● **Aim**:
Extract each line of the material below that contains the string "none". Treat case as significant.

** START OF Given entries **

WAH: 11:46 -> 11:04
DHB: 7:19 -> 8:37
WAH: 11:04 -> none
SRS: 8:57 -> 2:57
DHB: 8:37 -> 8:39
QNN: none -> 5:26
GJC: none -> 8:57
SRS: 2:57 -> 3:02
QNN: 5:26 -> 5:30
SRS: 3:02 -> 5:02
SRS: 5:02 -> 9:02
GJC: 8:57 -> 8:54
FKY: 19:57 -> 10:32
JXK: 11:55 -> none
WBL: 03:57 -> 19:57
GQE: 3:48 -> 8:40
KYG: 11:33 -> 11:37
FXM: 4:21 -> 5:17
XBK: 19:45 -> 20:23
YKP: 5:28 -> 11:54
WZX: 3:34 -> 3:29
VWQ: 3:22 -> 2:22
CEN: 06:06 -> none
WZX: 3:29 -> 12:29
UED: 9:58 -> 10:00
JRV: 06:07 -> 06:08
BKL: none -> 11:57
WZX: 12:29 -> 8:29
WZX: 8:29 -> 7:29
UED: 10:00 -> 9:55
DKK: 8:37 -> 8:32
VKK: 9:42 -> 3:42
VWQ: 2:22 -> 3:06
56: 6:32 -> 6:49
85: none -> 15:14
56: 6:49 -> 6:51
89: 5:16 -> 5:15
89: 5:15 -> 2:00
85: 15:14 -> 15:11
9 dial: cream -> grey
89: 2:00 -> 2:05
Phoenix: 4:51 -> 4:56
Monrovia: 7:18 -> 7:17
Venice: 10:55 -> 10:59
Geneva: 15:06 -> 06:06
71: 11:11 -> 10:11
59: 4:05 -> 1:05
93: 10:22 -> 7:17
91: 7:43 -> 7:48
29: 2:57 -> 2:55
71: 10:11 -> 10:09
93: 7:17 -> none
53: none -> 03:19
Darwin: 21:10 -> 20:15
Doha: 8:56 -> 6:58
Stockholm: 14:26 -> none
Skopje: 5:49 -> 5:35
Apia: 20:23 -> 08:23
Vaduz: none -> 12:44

** END OF Given entries **

● **Output for this task**:
WAH: 11:04 -> none
QNN: none -> 5:26
GJC: none -> 8:57
JXK: 11:55 -> none
CEN: 06:06 -> none
BKL: none -> 11:57
85: none -> 15:14
93: 7:17 -> none
53: none -> 03:19
Stockholm: 14:26 -> none
Vaduz: none -> 12:44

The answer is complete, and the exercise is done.